--- What is being asked ---
Please copy everything from the start of the entries down to the line containing "red hexagon: moved 2", replacing "purple arrow" with "orange arrow" and keeping everything else unchanged.
[begin Record excerpts]
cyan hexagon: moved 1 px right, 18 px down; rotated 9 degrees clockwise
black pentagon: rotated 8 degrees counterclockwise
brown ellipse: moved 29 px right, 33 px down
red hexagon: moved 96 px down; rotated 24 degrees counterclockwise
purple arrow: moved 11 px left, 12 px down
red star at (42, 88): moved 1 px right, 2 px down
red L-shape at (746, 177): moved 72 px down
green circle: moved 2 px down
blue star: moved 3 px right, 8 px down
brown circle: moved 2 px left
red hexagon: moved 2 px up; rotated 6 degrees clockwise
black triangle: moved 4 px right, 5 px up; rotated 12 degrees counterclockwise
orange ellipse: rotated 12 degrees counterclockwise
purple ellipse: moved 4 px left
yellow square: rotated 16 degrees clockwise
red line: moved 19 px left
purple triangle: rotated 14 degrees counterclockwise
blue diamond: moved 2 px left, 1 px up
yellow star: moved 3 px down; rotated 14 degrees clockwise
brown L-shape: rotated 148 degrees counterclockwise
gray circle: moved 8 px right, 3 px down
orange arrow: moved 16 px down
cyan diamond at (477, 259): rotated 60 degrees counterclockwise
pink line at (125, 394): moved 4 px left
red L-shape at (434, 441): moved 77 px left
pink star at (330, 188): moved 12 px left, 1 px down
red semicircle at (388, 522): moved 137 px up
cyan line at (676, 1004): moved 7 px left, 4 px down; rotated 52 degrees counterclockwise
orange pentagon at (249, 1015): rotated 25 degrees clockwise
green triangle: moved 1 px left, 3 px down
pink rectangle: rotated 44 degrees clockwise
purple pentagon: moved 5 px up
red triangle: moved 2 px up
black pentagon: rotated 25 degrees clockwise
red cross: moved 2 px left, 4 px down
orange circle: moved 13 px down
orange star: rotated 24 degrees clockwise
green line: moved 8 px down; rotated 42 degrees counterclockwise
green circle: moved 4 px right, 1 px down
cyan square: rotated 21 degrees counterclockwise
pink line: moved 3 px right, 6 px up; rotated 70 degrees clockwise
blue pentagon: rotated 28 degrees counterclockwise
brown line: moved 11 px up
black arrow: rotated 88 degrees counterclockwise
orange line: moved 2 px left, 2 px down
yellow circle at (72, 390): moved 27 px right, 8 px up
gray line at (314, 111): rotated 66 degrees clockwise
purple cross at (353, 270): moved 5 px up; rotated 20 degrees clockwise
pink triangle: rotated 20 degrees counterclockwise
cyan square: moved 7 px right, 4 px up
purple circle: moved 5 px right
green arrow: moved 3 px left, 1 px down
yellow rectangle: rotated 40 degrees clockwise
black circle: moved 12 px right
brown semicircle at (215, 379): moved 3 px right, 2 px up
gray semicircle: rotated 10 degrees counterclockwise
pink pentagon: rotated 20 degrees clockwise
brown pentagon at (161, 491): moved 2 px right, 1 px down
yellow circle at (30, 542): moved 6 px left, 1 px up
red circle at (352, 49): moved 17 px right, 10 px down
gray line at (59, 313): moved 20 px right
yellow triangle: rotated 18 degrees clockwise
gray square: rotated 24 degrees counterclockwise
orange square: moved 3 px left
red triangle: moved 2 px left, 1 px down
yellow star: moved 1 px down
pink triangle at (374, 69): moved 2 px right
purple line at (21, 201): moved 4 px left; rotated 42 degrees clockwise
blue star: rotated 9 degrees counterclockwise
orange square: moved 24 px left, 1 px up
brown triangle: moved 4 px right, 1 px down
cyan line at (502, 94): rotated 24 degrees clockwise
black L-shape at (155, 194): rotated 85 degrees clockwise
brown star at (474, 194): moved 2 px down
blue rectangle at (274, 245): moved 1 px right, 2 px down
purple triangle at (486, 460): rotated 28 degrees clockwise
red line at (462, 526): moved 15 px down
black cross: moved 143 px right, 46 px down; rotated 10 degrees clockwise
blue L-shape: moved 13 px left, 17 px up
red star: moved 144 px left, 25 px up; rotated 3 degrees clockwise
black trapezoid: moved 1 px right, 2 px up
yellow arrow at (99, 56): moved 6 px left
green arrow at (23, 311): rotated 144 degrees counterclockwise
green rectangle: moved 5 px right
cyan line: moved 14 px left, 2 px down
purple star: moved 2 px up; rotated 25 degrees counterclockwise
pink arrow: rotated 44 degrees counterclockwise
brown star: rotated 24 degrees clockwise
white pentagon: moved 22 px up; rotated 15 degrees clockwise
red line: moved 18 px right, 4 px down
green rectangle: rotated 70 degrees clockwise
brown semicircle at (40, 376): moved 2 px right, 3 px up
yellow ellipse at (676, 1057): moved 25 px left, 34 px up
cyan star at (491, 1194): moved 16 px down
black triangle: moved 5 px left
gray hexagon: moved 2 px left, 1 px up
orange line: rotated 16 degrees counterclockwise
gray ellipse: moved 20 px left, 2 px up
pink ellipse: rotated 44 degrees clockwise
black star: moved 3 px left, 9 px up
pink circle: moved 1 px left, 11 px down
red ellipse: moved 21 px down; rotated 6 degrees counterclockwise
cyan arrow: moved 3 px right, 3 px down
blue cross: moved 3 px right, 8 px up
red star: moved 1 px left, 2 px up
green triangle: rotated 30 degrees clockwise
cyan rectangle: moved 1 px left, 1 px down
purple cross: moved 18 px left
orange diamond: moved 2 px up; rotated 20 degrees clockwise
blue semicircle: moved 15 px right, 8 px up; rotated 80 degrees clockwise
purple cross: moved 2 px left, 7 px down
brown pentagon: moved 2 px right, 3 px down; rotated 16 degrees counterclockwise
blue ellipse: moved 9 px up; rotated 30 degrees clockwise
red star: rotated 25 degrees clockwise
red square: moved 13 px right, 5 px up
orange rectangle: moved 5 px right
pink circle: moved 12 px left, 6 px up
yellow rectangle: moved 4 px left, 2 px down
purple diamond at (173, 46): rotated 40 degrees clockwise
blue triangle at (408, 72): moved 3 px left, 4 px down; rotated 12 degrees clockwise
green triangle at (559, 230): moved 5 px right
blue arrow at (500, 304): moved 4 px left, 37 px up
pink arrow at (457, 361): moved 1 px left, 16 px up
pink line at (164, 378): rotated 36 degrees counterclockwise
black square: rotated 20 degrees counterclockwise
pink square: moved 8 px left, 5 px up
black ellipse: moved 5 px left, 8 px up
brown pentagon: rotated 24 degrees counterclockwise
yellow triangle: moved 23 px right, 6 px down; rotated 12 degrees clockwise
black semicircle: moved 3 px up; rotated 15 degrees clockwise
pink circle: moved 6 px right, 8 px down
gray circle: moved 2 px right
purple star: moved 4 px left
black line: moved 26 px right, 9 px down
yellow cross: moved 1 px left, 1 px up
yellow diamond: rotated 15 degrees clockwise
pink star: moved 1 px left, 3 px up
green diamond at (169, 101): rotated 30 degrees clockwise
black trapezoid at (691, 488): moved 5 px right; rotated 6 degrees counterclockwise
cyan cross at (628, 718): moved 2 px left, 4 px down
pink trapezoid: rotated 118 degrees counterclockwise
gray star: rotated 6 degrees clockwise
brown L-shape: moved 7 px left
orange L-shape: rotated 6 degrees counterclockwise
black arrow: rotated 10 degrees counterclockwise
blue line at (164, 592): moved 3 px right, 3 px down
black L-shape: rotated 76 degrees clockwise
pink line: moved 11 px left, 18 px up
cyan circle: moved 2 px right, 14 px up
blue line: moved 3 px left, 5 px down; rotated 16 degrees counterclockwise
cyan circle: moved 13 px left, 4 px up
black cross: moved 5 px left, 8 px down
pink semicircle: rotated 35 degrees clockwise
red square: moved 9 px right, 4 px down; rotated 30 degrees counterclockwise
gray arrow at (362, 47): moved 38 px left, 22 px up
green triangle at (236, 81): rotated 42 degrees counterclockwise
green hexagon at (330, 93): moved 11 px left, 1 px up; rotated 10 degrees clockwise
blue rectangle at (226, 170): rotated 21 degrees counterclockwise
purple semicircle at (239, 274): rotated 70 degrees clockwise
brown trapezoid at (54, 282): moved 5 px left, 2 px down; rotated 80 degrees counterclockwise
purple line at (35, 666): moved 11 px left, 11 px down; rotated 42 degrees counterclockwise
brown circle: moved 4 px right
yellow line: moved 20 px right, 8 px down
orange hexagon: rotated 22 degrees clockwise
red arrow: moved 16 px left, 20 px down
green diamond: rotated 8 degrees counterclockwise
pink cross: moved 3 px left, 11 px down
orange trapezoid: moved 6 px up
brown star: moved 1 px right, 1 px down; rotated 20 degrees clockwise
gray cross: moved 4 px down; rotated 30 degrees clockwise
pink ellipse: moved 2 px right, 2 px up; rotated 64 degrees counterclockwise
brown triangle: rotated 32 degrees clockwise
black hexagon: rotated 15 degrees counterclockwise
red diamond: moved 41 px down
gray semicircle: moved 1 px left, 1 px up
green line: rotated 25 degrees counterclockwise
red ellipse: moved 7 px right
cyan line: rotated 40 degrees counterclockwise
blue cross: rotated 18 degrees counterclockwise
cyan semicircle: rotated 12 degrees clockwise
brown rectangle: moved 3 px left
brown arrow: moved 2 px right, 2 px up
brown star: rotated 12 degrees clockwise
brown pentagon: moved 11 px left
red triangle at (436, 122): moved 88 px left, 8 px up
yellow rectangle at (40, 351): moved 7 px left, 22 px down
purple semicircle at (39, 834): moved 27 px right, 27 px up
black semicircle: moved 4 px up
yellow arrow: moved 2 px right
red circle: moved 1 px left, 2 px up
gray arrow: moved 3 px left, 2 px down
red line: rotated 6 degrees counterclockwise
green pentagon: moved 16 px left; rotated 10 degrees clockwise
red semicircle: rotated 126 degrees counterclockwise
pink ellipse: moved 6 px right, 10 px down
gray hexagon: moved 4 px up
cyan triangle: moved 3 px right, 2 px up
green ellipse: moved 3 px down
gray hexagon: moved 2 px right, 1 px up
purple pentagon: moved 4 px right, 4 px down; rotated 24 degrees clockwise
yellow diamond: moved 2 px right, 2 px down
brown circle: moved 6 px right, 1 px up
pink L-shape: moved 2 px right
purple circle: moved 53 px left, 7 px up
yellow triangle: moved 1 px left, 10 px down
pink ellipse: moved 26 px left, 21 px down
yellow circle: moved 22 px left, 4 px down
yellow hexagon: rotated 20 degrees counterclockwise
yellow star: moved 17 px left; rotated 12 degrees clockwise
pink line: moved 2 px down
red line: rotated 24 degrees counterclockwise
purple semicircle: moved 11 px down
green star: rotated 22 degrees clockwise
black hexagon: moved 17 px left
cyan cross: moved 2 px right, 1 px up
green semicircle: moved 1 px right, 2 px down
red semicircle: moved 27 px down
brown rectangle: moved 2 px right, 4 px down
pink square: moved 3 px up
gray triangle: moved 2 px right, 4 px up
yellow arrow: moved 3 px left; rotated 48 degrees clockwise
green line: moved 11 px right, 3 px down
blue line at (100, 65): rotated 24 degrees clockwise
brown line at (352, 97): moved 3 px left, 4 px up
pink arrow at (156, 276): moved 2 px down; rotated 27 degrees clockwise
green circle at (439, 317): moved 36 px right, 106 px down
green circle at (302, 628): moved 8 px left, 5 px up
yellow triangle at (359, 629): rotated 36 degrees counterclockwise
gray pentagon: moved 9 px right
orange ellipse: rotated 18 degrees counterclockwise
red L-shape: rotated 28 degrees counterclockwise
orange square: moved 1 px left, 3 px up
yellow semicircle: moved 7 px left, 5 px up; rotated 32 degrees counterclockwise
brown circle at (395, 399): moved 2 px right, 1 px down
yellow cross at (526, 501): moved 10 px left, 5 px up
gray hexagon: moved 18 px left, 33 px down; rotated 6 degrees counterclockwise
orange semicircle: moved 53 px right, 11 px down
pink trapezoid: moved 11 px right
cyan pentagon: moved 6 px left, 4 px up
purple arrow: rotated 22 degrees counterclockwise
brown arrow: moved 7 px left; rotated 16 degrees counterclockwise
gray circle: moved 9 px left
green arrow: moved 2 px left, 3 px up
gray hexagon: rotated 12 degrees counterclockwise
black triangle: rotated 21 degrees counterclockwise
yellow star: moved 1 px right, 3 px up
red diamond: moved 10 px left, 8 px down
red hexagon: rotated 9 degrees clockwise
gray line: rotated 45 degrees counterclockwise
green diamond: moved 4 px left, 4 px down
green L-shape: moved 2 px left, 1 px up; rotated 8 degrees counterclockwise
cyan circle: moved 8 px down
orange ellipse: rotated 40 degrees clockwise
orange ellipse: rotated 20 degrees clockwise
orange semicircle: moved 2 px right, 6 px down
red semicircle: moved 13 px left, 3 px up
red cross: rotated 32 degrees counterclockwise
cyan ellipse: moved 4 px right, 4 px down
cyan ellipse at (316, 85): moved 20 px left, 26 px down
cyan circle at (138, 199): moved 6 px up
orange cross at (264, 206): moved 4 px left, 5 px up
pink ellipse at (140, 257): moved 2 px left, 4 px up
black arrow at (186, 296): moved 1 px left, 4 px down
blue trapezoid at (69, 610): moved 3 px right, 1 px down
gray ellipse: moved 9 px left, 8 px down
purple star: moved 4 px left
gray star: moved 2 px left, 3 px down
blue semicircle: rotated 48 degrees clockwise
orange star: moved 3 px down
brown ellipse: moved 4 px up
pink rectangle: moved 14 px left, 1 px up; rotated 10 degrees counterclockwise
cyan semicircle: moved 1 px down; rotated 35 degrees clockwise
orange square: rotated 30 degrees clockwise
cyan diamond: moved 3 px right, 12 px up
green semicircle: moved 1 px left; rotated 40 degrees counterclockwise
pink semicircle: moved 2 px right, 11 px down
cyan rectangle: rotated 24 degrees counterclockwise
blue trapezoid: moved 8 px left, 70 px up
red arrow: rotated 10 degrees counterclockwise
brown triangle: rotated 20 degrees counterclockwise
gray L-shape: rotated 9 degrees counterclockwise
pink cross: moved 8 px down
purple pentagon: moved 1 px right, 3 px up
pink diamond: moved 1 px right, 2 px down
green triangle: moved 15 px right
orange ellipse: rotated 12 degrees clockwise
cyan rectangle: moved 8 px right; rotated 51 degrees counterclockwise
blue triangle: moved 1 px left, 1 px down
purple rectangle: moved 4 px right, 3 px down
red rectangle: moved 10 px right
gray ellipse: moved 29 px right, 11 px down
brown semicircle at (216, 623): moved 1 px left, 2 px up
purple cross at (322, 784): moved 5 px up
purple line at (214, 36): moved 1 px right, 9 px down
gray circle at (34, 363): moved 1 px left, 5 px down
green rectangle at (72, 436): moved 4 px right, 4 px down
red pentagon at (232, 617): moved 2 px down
[end Record excerpts]
--- The output ---
cyan hexagon: moved 1 px right, 18 px down; rotated 9 degrees clockwise
black pentagon: rotated 8 degrees counterclockwise
brown ellipse: moved 29 px right, 33 px down
red hexagon: moved 96 px down; rotated 24 degrees counterclockwise
orange arrow: moved 11 px left, 12 px down
red star at (42, 88): moved 1 px right, 2 px down
red L-shape at (746, 177): moved 72 px down
green circle: moved 2 px down
blue star: moved 3 px right, 8 px down
brown circle: moved 2 px left
red hexagon: moved 2 px up; rotated 6 degrees clockwise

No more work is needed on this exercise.